- _Directions for this task_: The answer must be a word-for-word copy of the records below, with every picture left out.

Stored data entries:
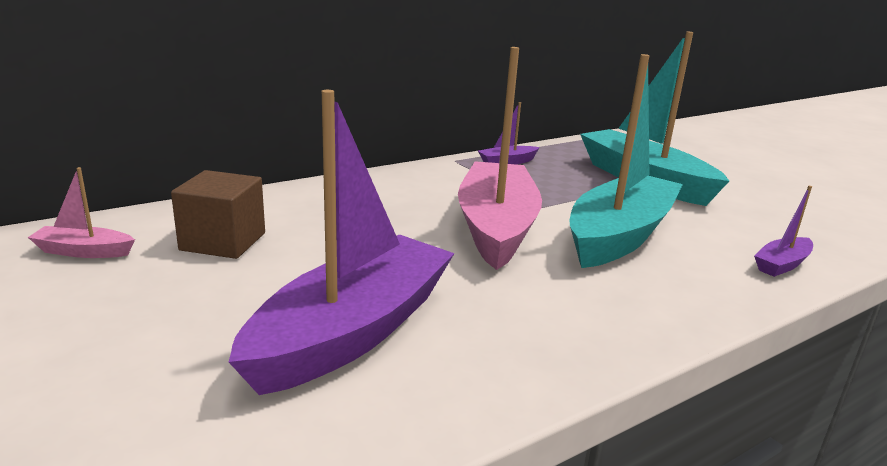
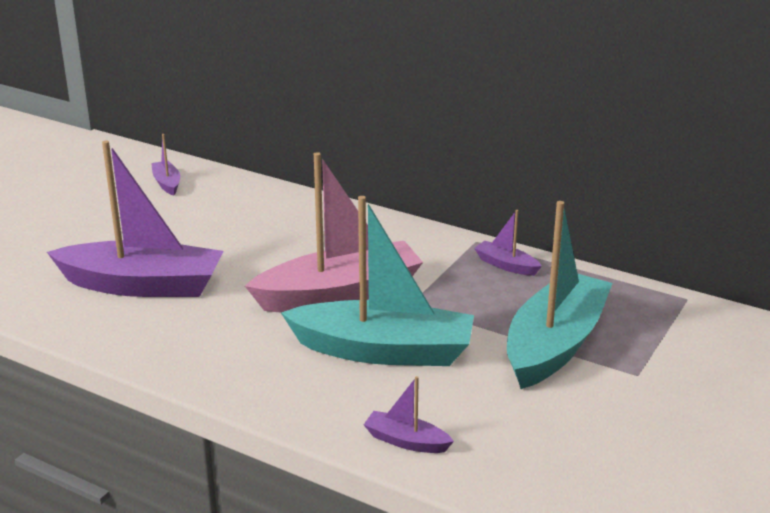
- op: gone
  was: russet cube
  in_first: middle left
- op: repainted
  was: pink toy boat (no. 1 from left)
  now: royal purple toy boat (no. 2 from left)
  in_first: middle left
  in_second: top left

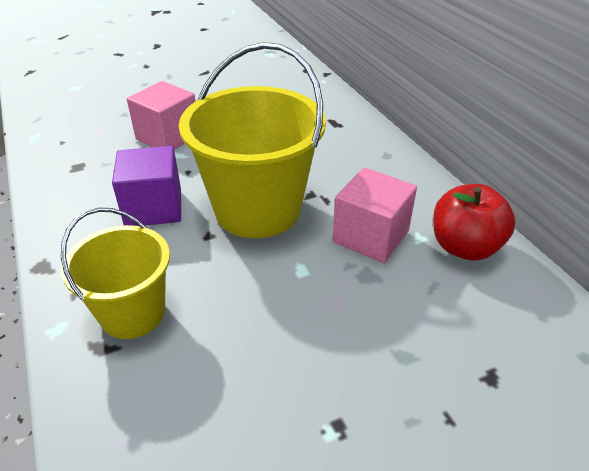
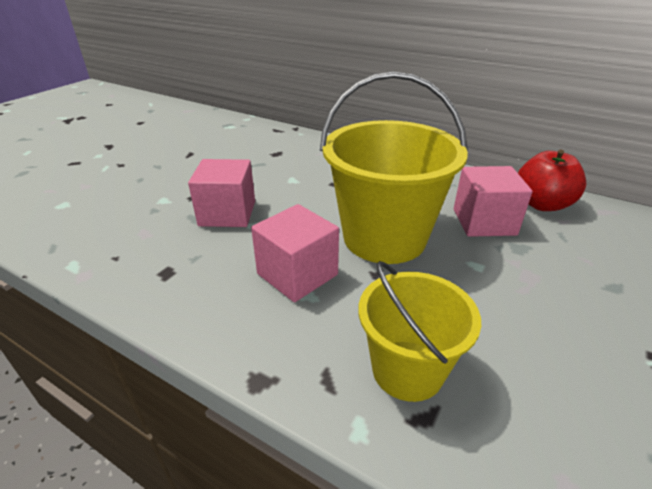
- op: repainted
  was: royal purple cube
  now: pink cube (no. 2 from left)
  in_first: middle left
  in_second: centre

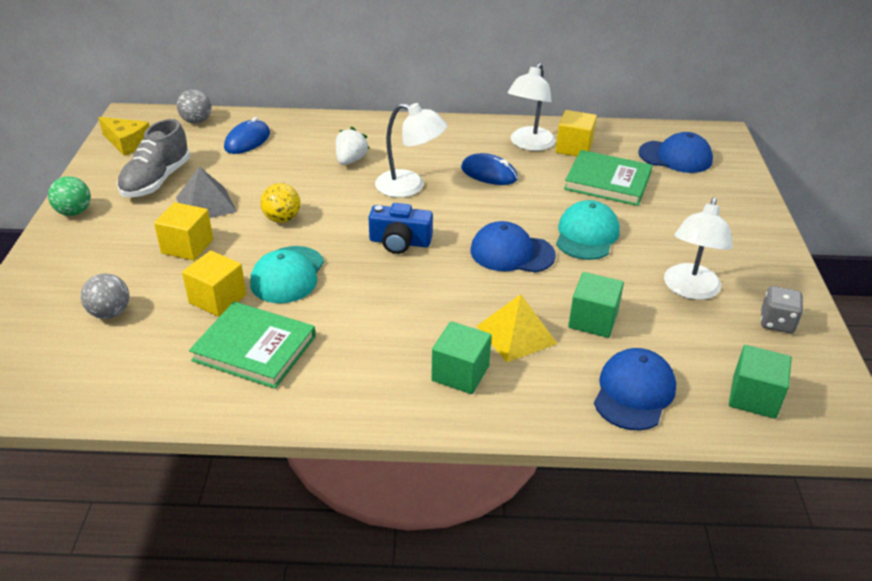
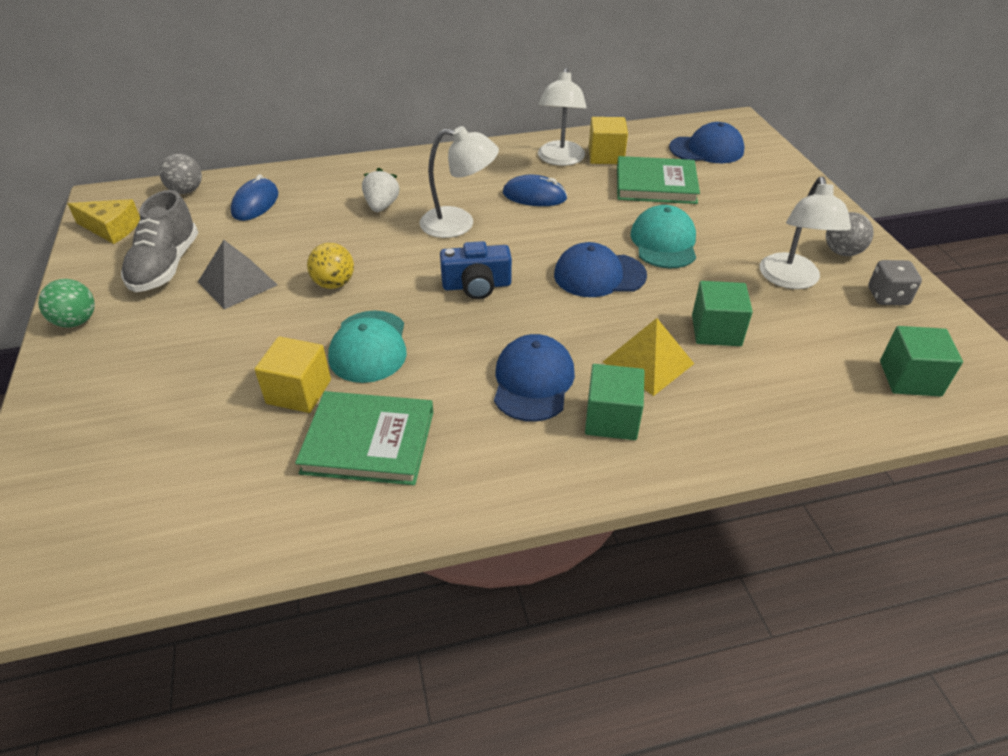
- op: gone
  was: golden cube (no. 1 from left)
  in_first: middle left
- op: shifted
  was: grey play ball (no. 1 from left in the first image)
  now: grey play ball (no. 2 from left)
  in_first: middle left
  in_second: top right
- op: shifted
  was: blue cap (no. 2 from left in the first image)
  now: blue cap (no. 1 from left)
  in_first: bottom right
  in_second: centre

- _Solution_:
- op: gone
  was: russet cube
  in_first: middle left
- op: repainted
  was: pink toy boat (no. 1 from left)
  now: royal purple toy boat (no. 2 from left)
  in_first: middle left
  in_second: top left

- op: repainted
  was: royal purple cube
  now: pink cube (no. 2 from left)
  in_first: middle left
  in_second: centre

- op: gone
  was: golden cube (no. 1 from left)
  in_first: middle left
- op: shifted
  was: grey play ball (no. 1 from left in the first image)
  now: grey play ball (no. 2 from left)
  in_first: middle left
  in_second: top right
- op: shifted
  was: blue cap (no. 2 from left in the first image)
  now: blue cap (no. 1 from left)
  in_first: bottom right
  in_second: centre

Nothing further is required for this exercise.